Your assignment —
Copy nothing before the line containing "door: (644, 1342) -> (149, 502), moved". Reproduce that line and all that follow, exactly, through the end of the records.

Available data —
>>

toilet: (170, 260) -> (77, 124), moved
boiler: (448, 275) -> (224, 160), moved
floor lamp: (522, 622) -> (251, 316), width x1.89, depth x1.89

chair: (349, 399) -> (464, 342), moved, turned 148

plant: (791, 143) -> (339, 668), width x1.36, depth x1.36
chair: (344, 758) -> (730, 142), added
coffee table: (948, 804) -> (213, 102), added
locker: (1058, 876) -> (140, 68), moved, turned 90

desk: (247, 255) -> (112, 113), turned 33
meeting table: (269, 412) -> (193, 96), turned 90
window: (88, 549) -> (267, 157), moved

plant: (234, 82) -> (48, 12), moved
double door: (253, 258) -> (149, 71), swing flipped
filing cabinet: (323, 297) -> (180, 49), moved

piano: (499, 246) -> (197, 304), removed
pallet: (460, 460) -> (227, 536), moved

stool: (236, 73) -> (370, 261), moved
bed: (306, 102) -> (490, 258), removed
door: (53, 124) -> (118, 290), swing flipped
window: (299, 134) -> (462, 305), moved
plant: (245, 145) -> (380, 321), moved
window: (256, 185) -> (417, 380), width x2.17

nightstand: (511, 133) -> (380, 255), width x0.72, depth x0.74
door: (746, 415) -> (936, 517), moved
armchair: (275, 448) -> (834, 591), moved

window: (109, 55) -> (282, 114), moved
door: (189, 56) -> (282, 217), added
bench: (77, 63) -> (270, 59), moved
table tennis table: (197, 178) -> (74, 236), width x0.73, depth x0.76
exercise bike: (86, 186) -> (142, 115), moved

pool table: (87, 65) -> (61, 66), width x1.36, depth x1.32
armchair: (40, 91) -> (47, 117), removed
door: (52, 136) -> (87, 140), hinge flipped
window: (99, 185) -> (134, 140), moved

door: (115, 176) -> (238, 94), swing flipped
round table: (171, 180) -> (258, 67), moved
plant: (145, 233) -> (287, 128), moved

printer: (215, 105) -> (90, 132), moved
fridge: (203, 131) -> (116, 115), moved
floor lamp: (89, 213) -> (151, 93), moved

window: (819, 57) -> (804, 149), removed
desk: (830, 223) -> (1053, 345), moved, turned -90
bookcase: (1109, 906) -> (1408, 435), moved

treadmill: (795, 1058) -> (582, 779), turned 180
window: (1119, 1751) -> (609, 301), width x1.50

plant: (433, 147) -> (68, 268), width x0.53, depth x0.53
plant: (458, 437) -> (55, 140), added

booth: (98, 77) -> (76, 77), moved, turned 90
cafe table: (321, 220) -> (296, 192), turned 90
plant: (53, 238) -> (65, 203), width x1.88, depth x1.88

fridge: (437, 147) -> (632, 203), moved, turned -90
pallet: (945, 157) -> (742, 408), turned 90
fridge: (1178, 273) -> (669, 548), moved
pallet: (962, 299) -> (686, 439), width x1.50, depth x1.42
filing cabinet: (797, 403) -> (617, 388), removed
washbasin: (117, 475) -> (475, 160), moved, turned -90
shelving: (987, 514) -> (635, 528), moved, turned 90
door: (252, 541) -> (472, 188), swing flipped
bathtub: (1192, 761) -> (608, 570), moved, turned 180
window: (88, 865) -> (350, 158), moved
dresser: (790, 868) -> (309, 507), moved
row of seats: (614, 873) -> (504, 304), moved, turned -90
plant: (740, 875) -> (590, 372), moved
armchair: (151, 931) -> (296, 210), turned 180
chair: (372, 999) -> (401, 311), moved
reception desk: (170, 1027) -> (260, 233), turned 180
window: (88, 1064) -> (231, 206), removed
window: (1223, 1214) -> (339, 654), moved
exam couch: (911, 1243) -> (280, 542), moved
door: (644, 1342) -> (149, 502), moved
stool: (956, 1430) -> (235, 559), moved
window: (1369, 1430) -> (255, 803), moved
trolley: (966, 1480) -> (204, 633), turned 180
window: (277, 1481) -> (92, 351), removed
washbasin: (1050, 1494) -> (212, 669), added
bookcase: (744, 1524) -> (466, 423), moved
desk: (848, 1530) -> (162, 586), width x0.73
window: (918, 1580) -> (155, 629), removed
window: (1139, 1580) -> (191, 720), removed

<<

Worked solution —
door: (644, 1342) -> (149, 502), moved
stool: (956, 1430) -> (235, 559), moved
window: (1369, 1430) -> (255, 803), moved
trolley: (966, 1480) -> (204, 633), turned 180
window: (277, 1481) -> (92, 351), removed
washbasin: (1050, 1494) -> (212, 669), added
bookcase: (744, 1524) -> (466, 423), moved
desk: (848, 1530) -> (162, 586), width x0.73
window: (918, 1580) -> (155, 629), removed
window: (1139, 1580) -> (191, 720), removed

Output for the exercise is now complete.